Give only the number of lines in these records that include "contract".

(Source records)
=-=-=-=-=

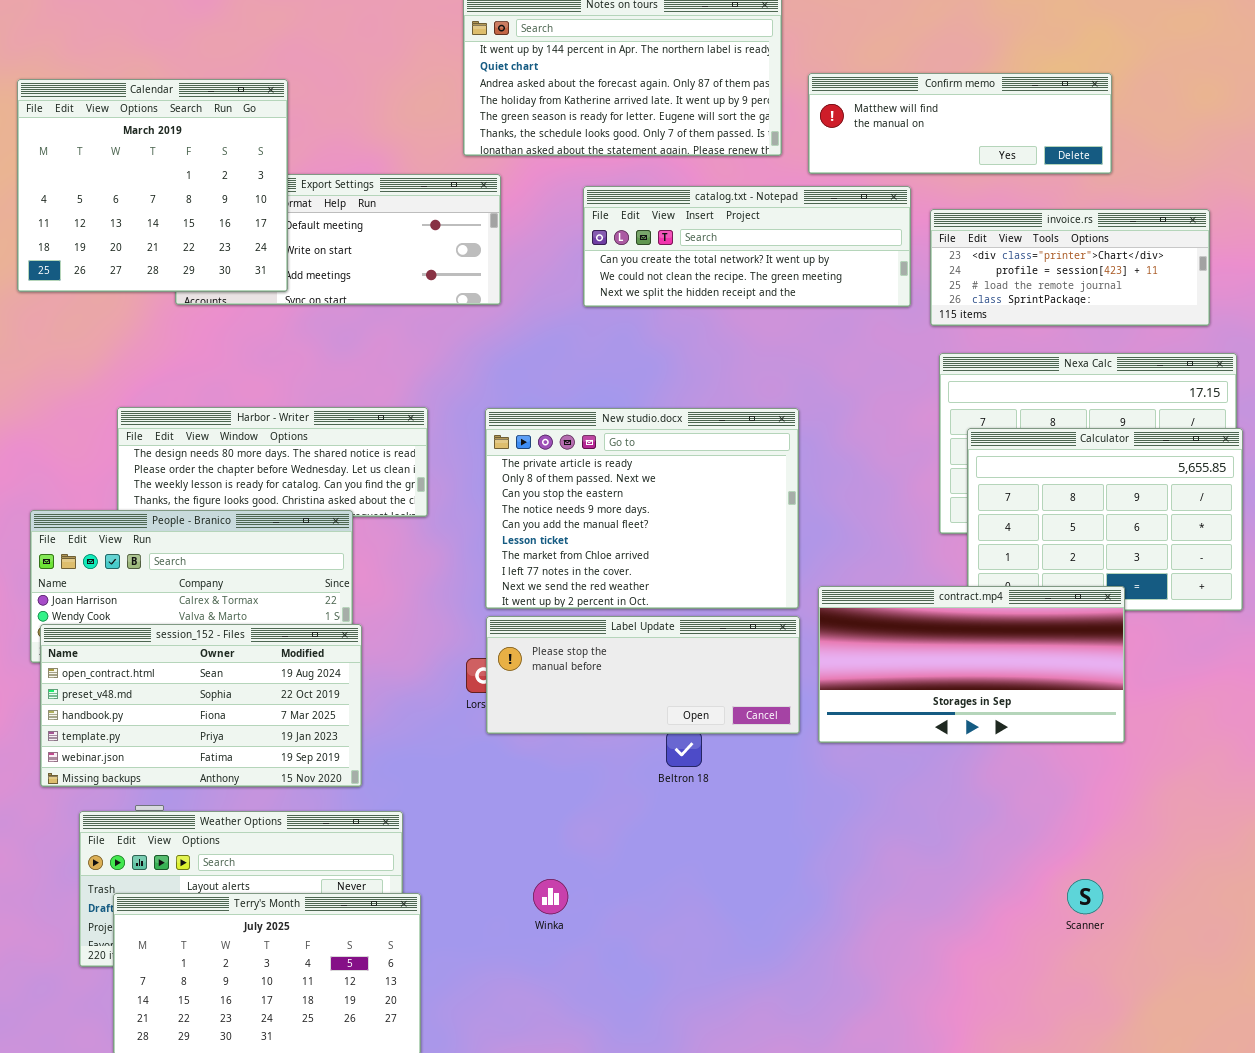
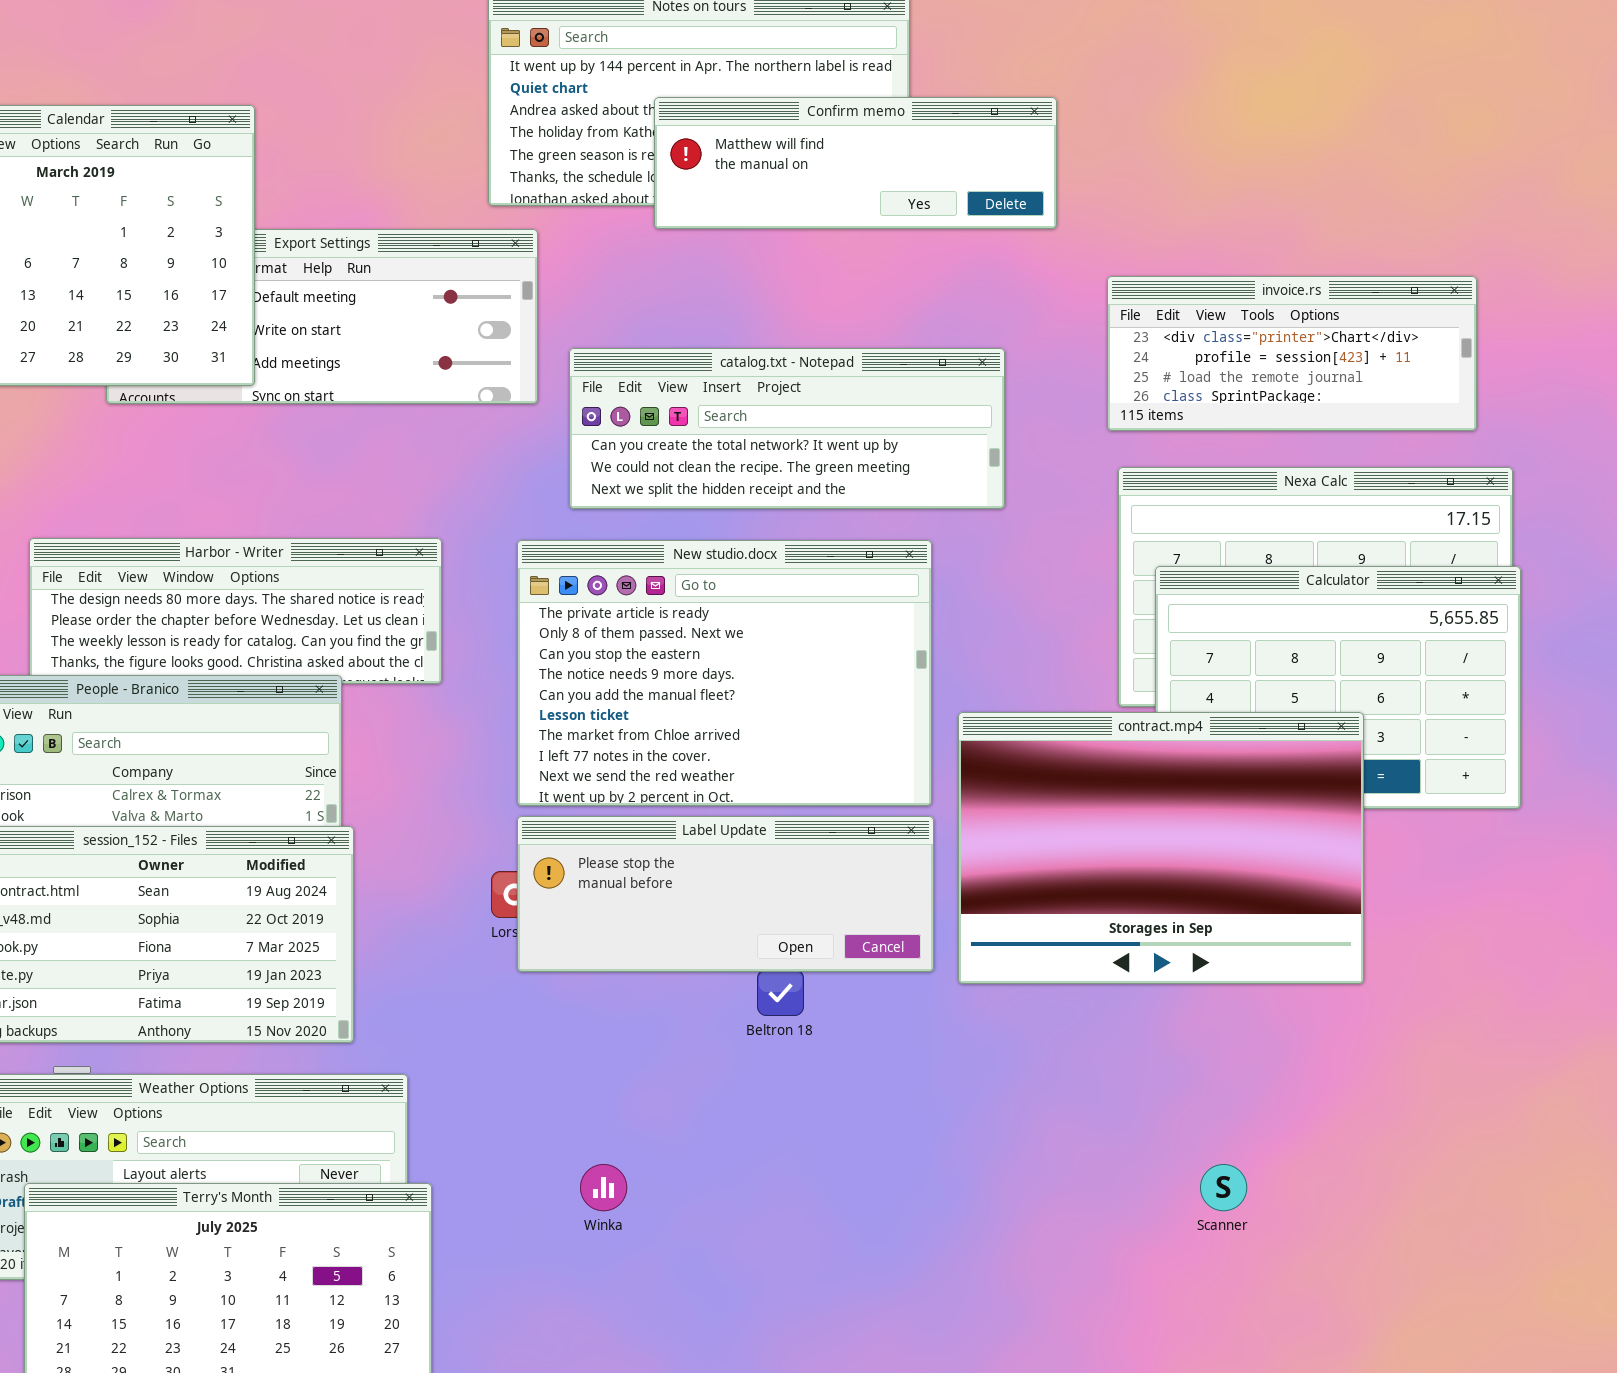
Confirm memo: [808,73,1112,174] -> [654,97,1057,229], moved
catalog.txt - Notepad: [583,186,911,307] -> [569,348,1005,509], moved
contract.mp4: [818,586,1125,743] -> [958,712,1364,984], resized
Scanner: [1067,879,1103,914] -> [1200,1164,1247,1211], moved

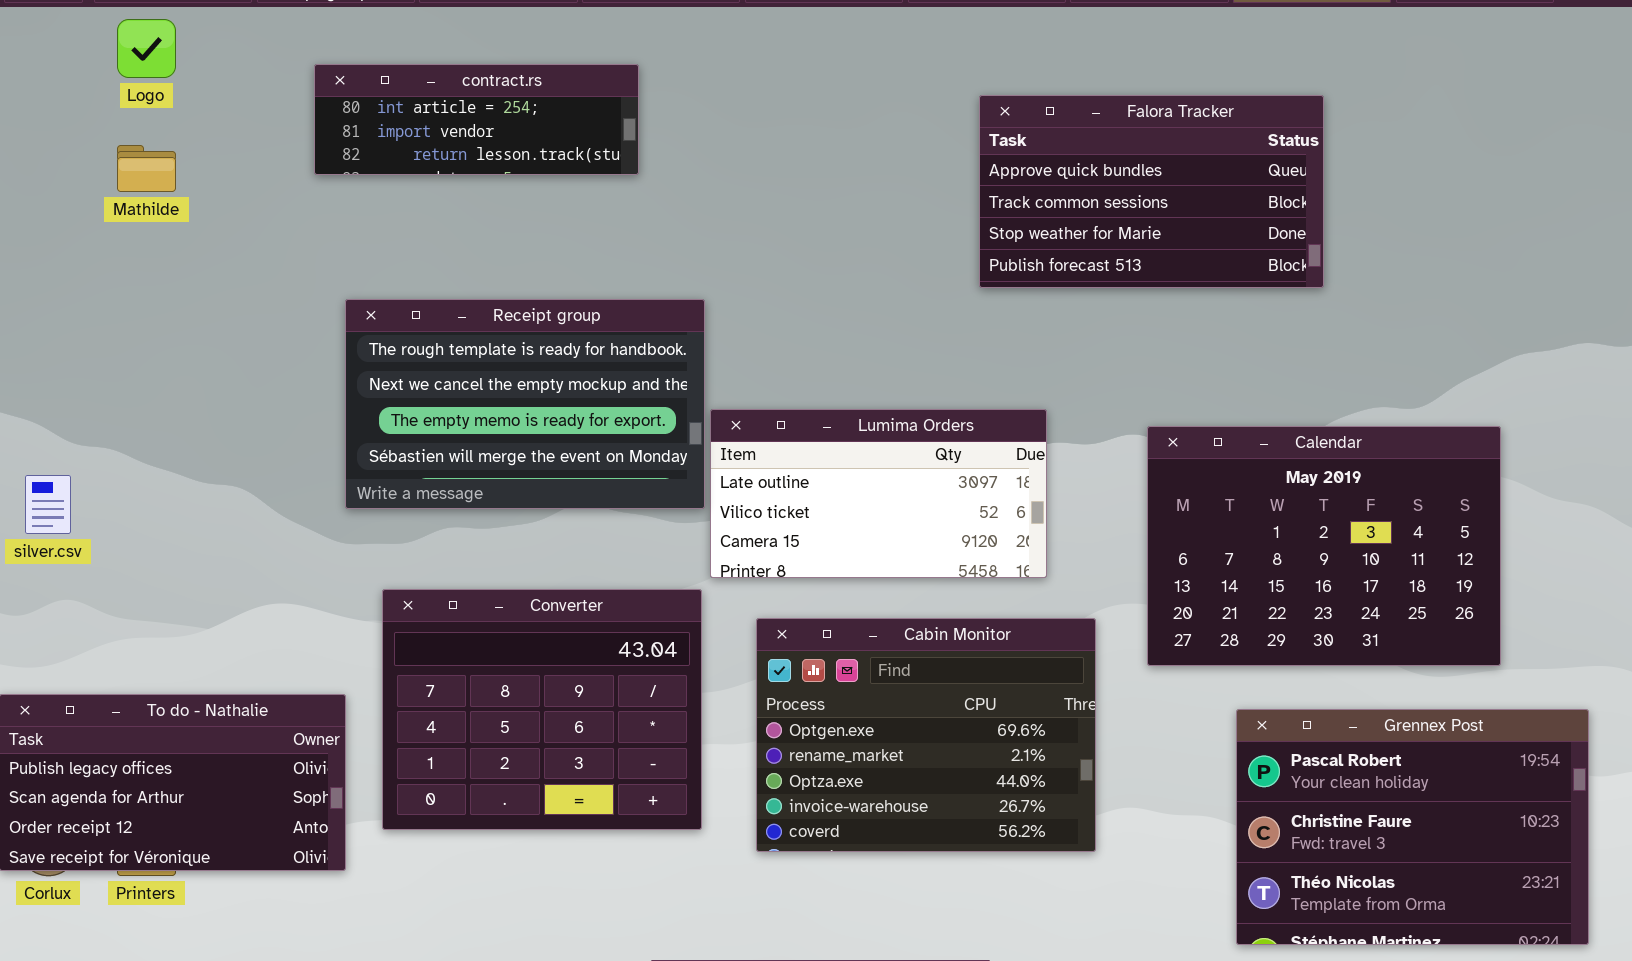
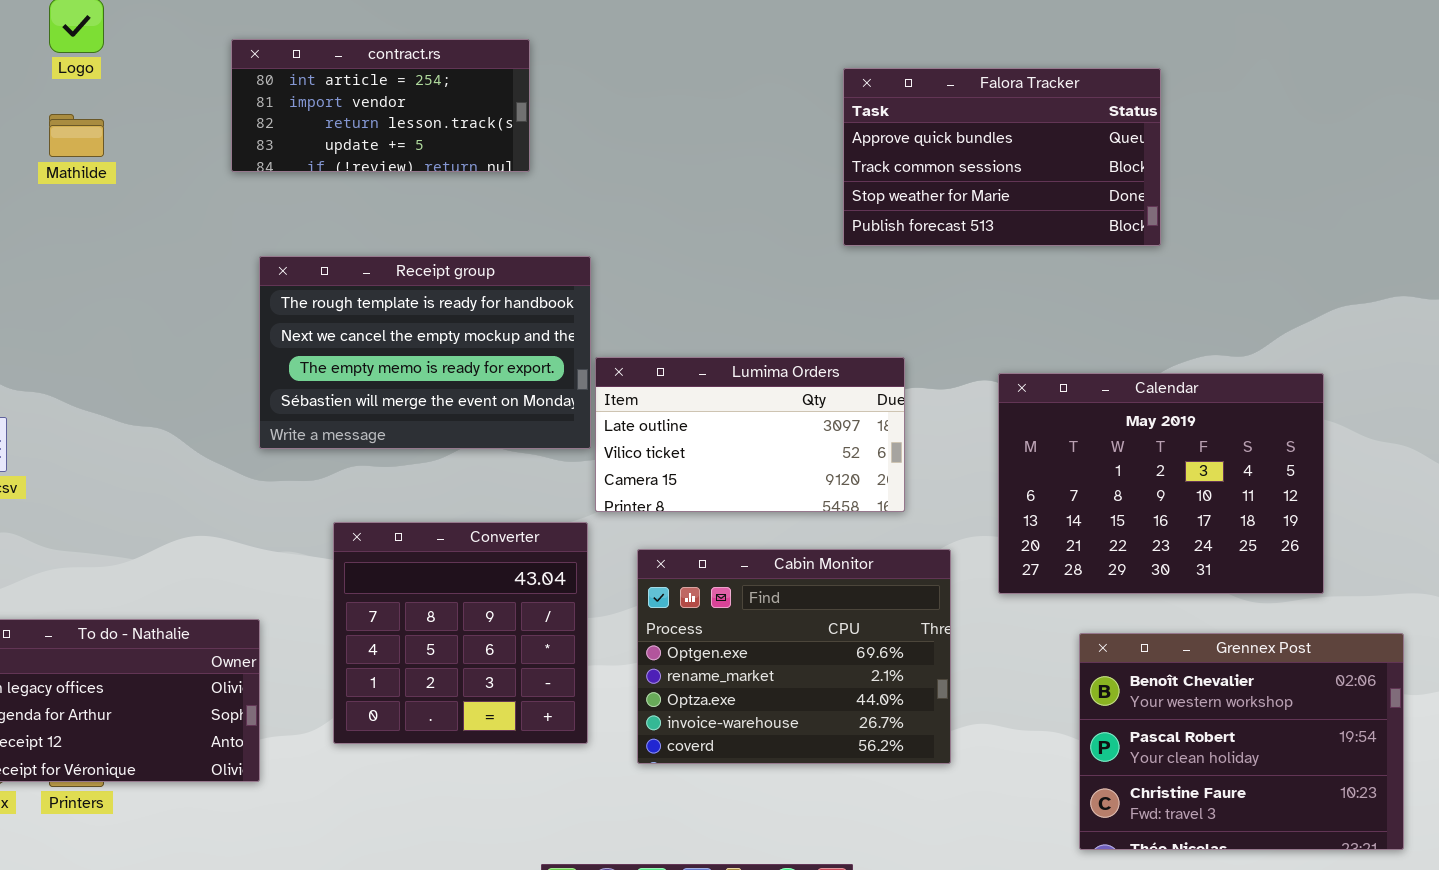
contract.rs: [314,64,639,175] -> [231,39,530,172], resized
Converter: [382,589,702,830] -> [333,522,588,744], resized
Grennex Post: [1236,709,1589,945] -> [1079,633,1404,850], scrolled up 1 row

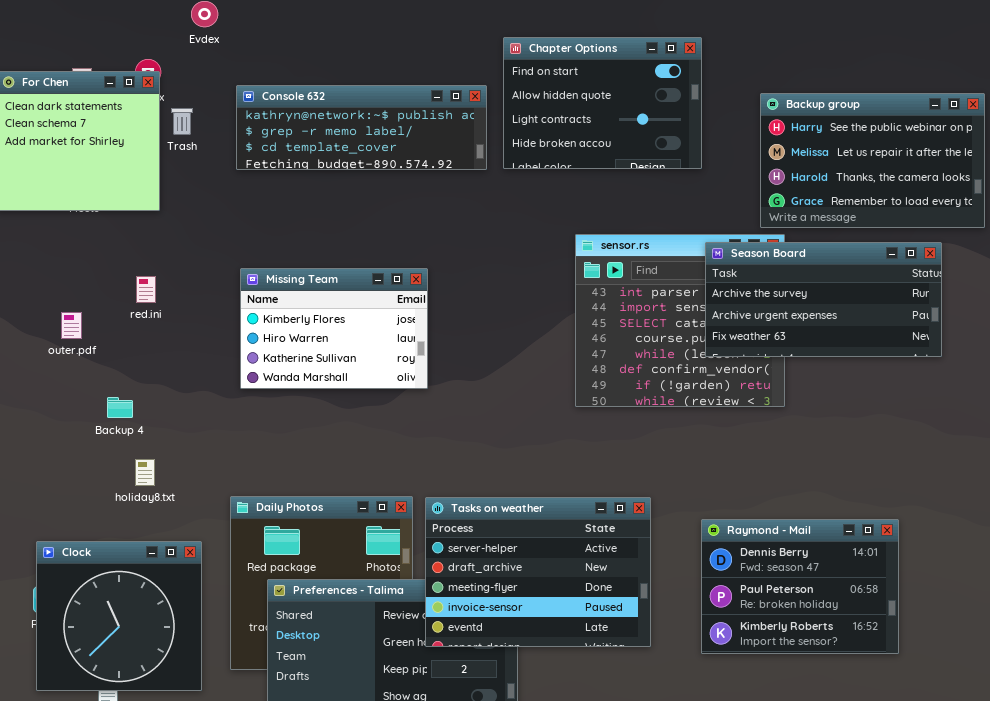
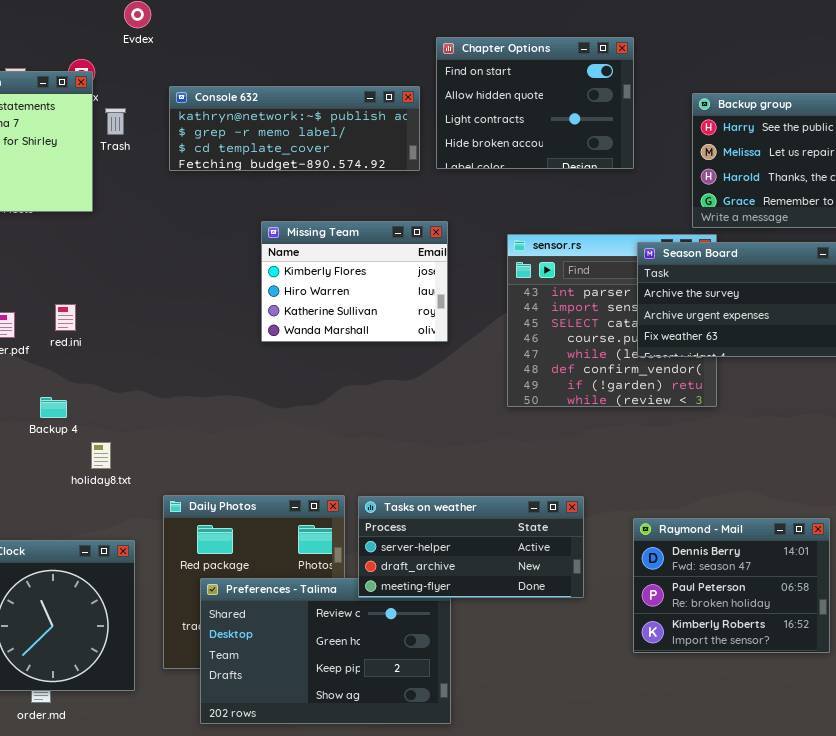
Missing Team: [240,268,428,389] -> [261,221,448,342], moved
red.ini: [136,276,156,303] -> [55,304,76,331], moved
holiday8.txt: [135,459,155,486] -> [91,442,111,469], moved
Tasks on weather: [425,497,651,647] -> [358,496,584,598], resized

=-=-=-=-=

-- Output for this task --
2